# INPUT MATERIAL
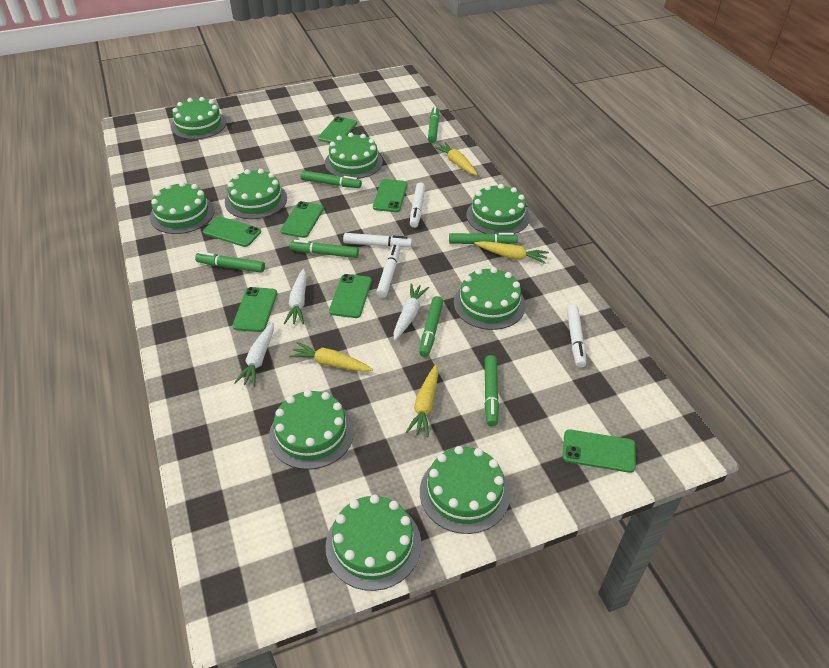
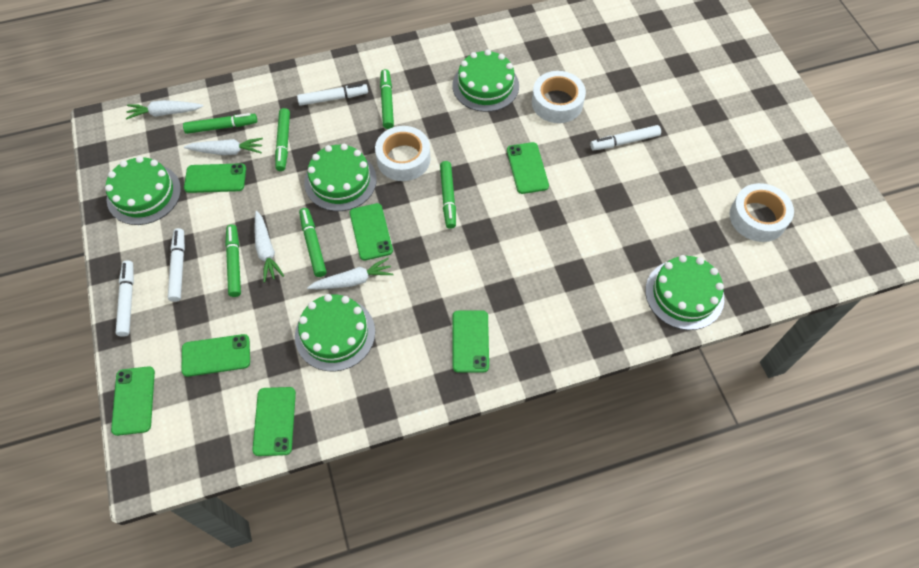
green cake: 9 -> 5
green marker: 7 -> 6
white carrot: 3 -> 4
white tape: 0 -> 3
yellow carrot: 4 -> 0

# DESCRIPTION OF THE TASK
In the entries above, take the line containing "green marker: 7 -> 6" and each later line through the last, and repeat them exactly. Output nothing else.

# PROBLEM SOLUTION
green marker: 7 -> 6
white carrot: 3 -> 4
white tape: 0 -> 3
yellow carrot: 4 -> 0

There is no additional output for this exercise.